** What you should do **
Leave out the pictures and set down the rest of the listing below word for word.

** Data for this task **
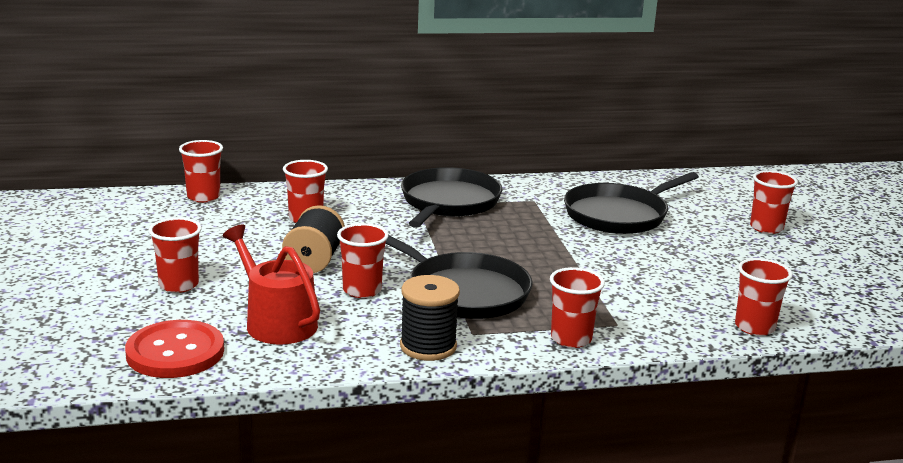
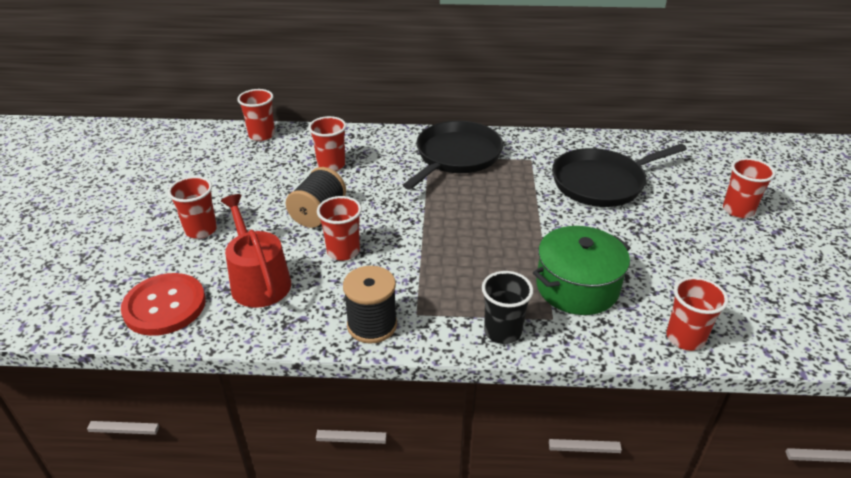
camera: 15 degrees right, 15 degrees up
(463, 292) = (428, 262): black pan -> none
(571, 339) = (502, 332): red cup -> black cup
(631, 298) = (577, 287): none -> green pot

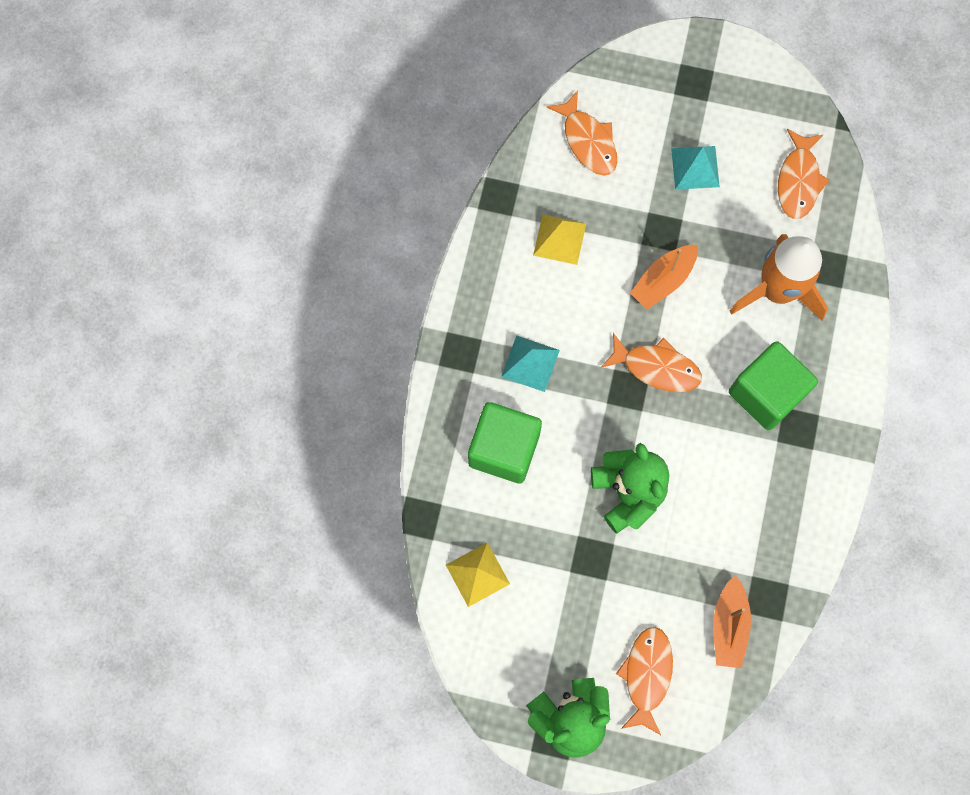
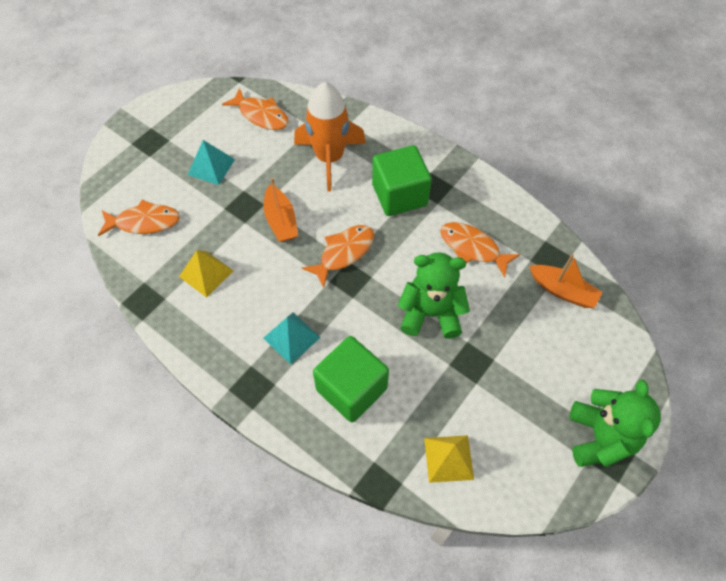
camera: 65 degrees left, 15 degrees down
(646, 675) = (582, 363): orange fish -> orange fish (472, 248)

** Task output **
camera: 15 degrees right, 15 degrees up
(463, 292) = (428, 262): black pan -> none
(571, 339) = (502, 332): red cup -> black cup
(631, 298) = (577, 287): none -> green pot

camera: 65 degrees left, 15 degrees down
(646, 675) = (582, 363): orange fish -> orange fish (472, 248)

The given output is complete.